EXTRACTED DATA:

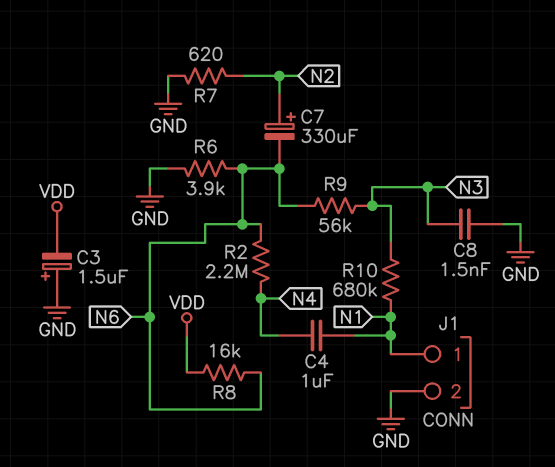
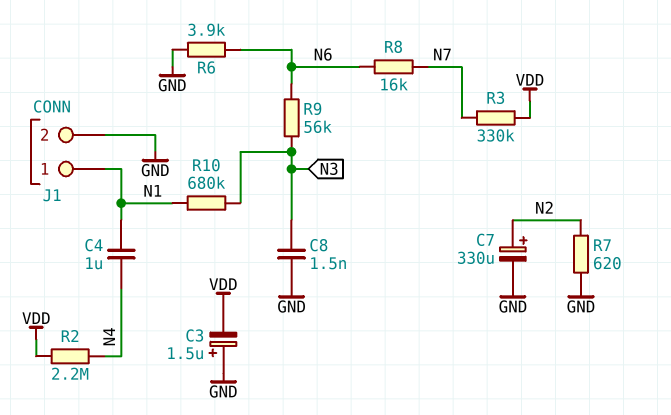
C7: 330uF (plus N2, minus N6) -> 330uF (plus N2, minus GND)
R2: 2.2M (N4, N6) -> 2.2M (N4, VDD)
R3: none -> 330k (N7, VDD)
R8: 16k (N6, VDD) -> 16k (N6, N7)

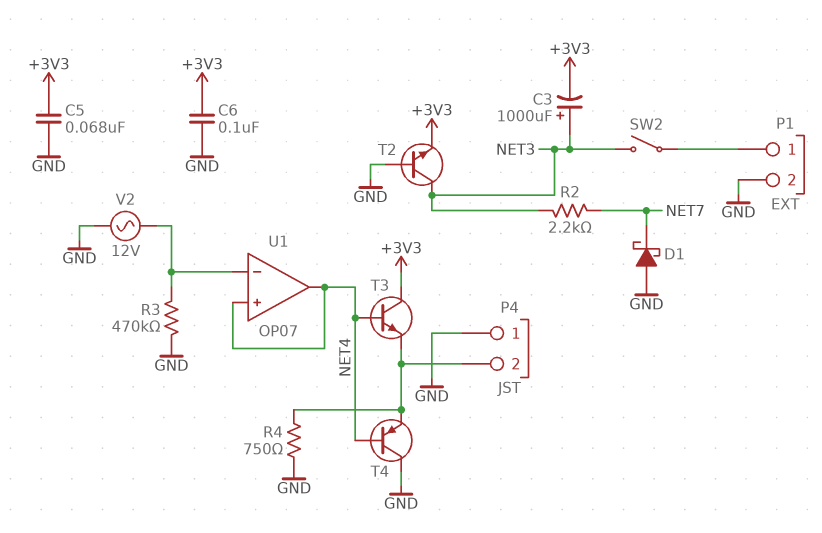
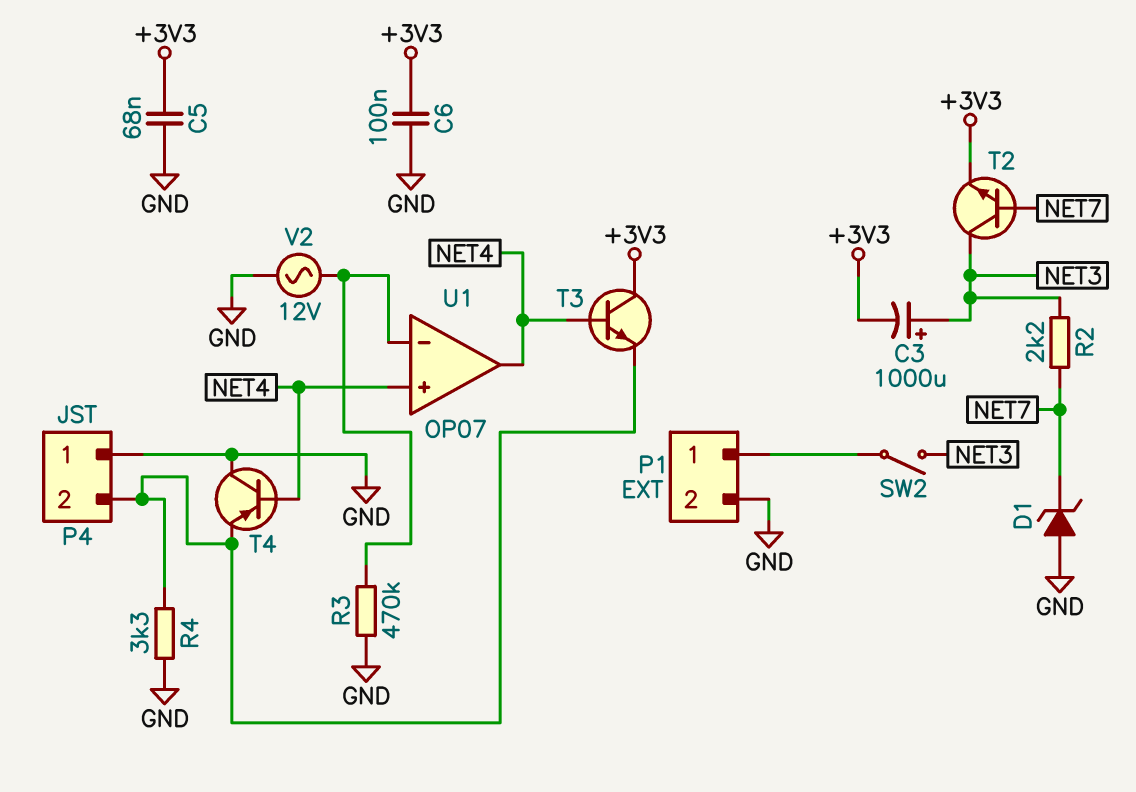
D1: schottky (A GND, K NET7) -> zener (A GND, K NET7)
R4: 750 (GND, P4/2) -> 3.3k (GND, P4/2)
T2: NPN (B GND, C NET3, E +3V3) -> NPN (B NET7, C NET3, E +3V3)

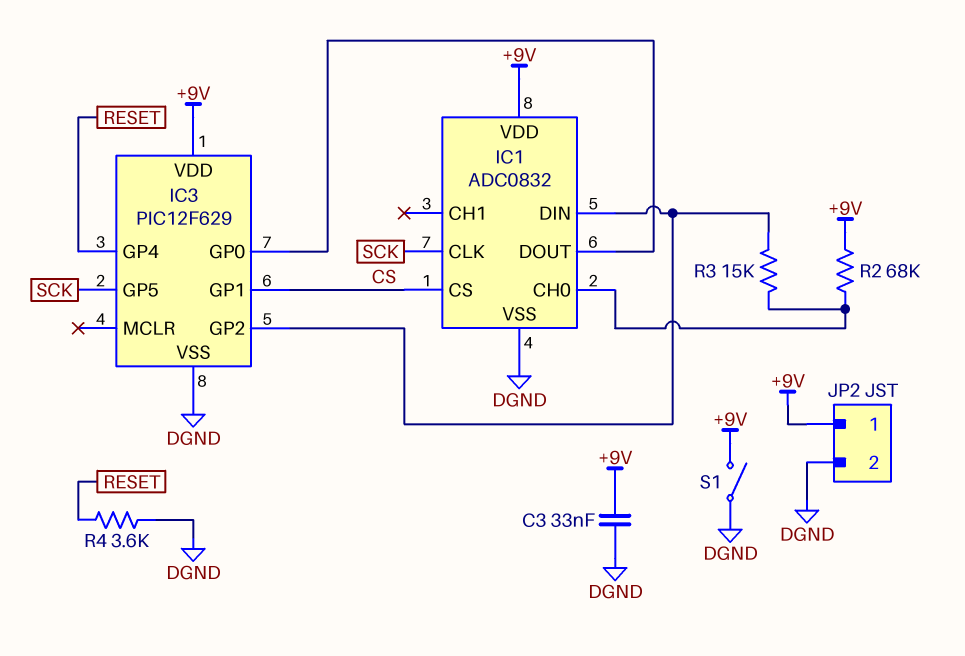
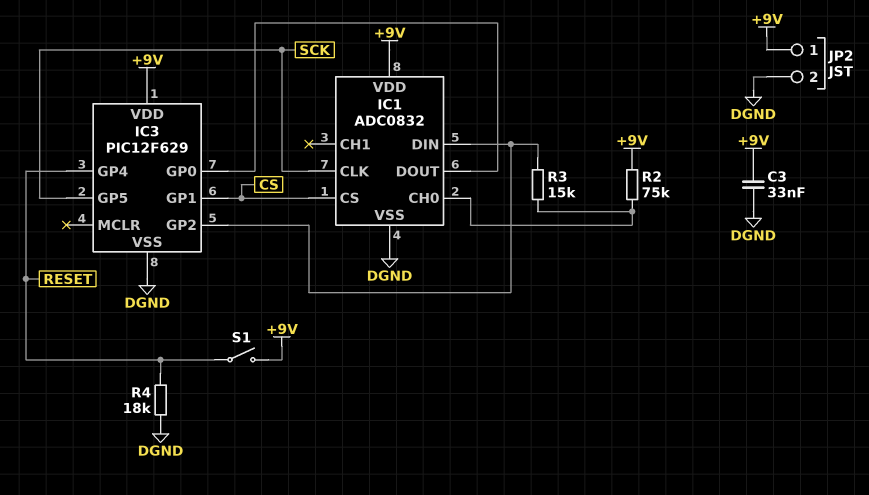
R2: 68k (+9V, IC1/CH0) -> 75k (+9V, IC1/CH0)
R4: 3.6k (DGND, RESET) -> 18k (DGND, RESET)
S1: switch (+9V, DGND) -> switch (+9V, RESET)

WHAT IS BEING ASKED: Exact repetition of all the records is required, with the pictures excluded.

RESPONSE:
C7: 330uF (plus N2, minus N6) -> 330uF (plus N2, minus GND)
R2: 2.2M (N4, N6) -> 2.2M (N4, VDD)
R3: none -> 330k (N7, VDD)
R8: 16k (N6, VDD) -> 16k (N6, N7)

D1: schottky (A GND, K NET7) -> zener (A GND, K NET7)
R4: 750 (GND, P4/2) -> 3.3k (GND, P4/2)
T2: NPN (B GND, C NET3, E +3V3) -> NPN (B NET7, C NET3, E +3V3)

R2: 68k (+9V, IC1/CH0) -> 75k (+9V, IC1/CH0)
R4: 3.6k (DGND, RESET) -> 18k (DGND, RESET)
S1: switch (+9V, DGND) -> switch (+9V, RESET)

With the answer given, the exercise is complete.